Work instructions
Although the records contain pictures, print none of them; print exactly the lines from the one with "black square: (192, 179)" through the last line.

### Data shown ###

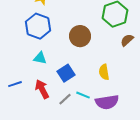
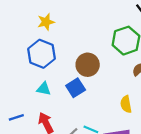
yellow semicircle: (104, 72) -> (126, 104), moved
blue square: (66, 73) -> (76, 88), moved

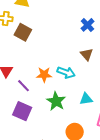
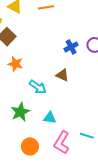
brown triangle: (87, 54) -> (62, 75), turned -40
orange star: (44, 75) -> (15, 64), moved

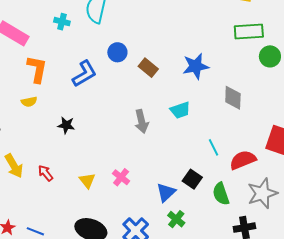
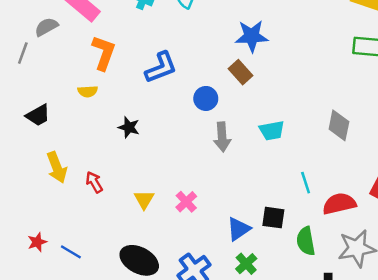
blue circle: (117, 52) -> (206, 98), moved
blue star: (196, 66) -> (252, 36), moved
black square: (192, 179) -> (273, 218), turned -36

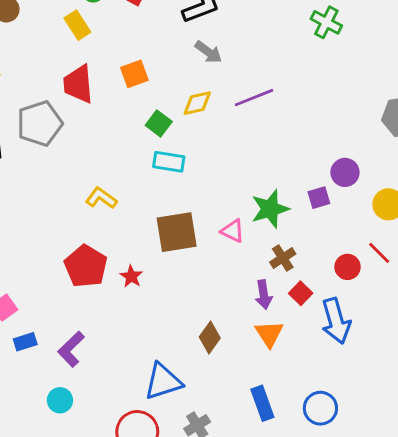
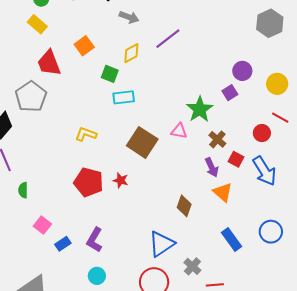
brown square: (177, 232) -> (142, 142), turned -32

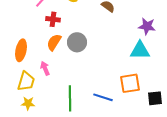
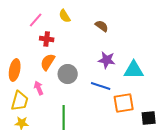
purple star: (147, 26) -> (107, 60), moved
gray circle: (77, 42) -> (68, 74), moved
blue line: (103, 97) -> (101, 86), moved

###

Response
black square: (192, 179) -> (273, 218), turned -36

brown square: (177, 232) -> (142, 142), turned -32

purple star: (147, 26) -> (107, 60), moved
gray circle: (77, 42) -> (68, 74), moved
blue line: (103, 97) -> (101, 86), moved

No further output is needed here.